■ EXERCISE PROMPT: Reproduce word for word the lines below, from the line containing "At what (x,y)" through the line containing "Looking at the", including both.

■ RAW RECORDS:
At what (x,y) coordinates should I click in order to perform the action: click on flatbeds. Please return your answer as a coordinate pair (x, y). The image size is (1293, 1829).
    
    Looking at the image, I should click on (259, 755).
* * *
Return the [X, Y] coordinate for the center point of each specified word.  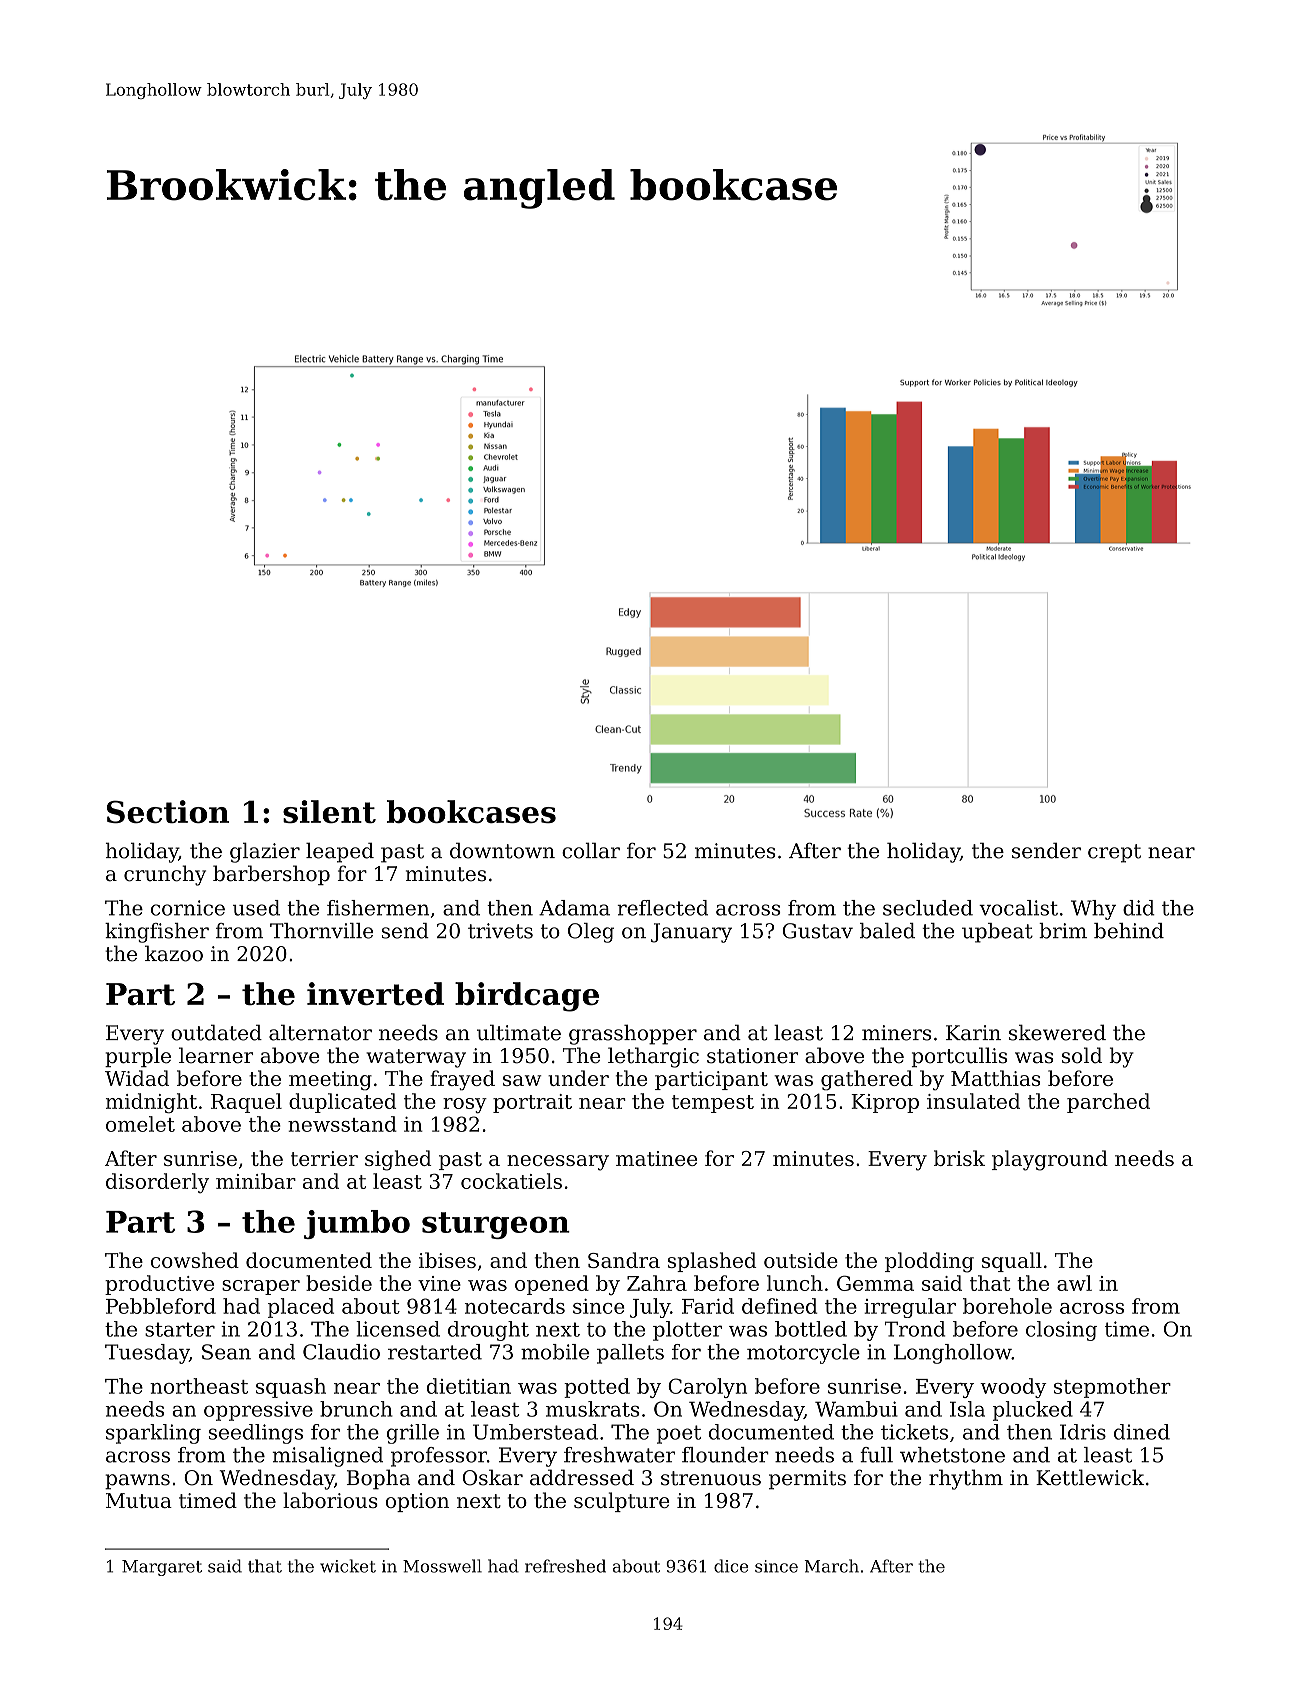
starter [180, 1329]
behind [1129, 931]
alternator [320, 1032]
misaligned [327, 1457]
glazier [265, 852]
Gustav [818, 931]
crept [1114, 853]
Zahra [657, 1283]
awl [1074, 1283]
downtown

■ FINISHED ANSWER:
At what (x,y) coordinates should I click in order to perform the action: click on flatbeds. Please return your answer as a coordinate pair (x, y). The image size is (1293, 1829).
    
    Looking at the image, I should click on (259, 755).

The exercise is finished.